◆ Exercise prompt ◆
Please copy each line in the records below that contains the string "turned".

◆ Dataset excerpts ◆
_ _ _ _ _ _ _

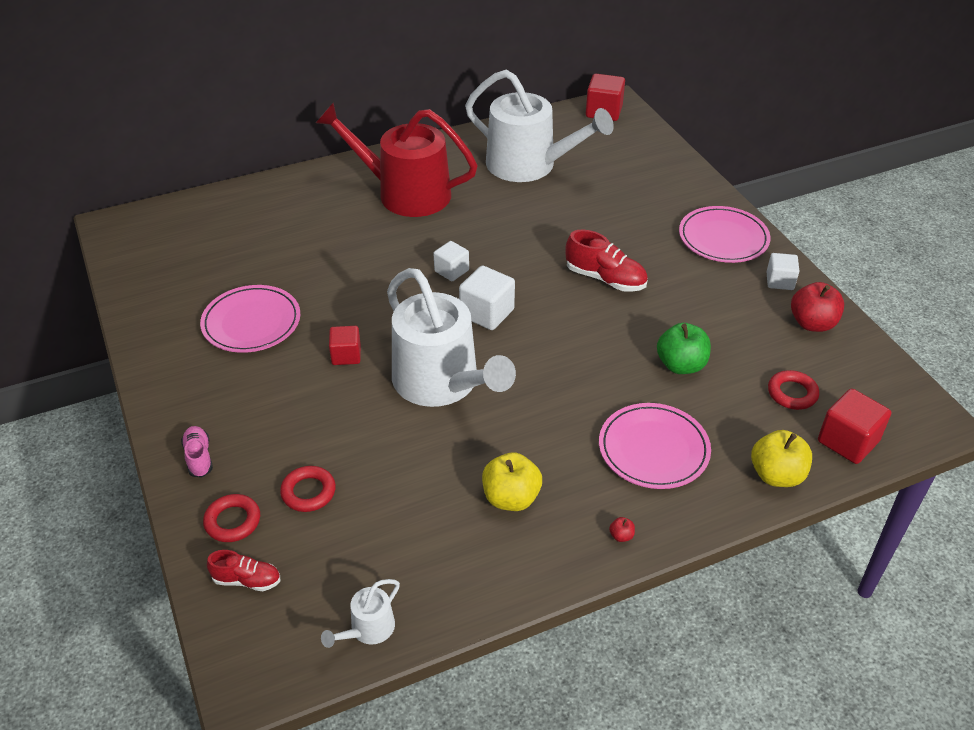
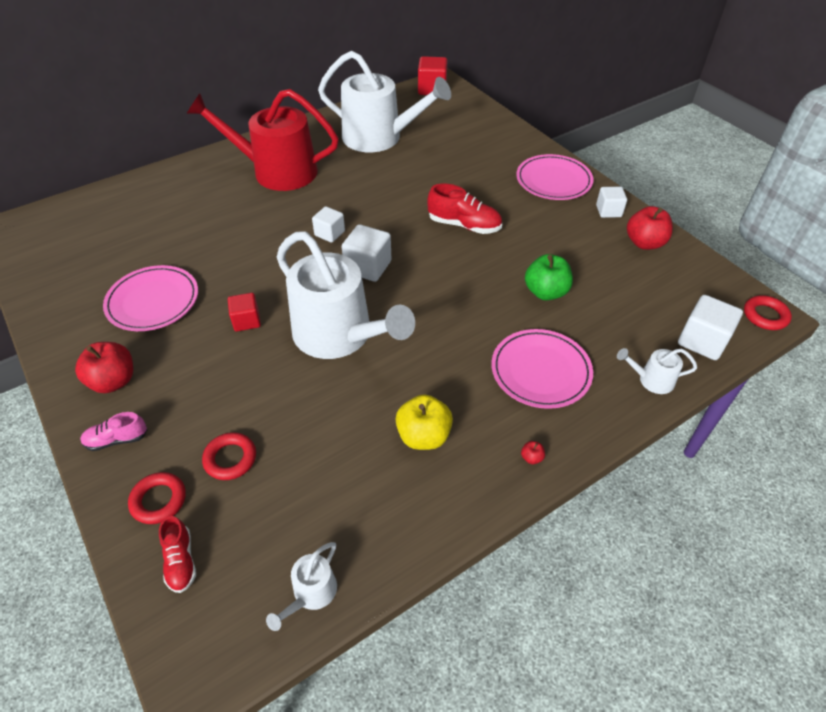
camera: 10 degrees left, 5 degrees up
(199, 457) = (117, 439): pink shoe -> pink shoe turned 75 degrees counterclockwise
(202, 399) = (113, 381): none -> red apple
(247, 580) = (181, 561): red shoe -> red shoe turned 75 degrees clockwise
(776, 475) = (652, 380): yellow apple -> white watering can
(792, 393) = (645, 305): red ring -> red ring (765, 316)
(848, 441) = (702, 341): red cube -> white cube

_ _ _ _ _ _ _

◆ Reply to the exercise ◆
(199, 457) = (117, 439): pink shoe -> pink shoe turned 75 degrees counterclockwise
(247, 580) = (181, 561): red shoe -> red shoe turned 75 degrees clockwise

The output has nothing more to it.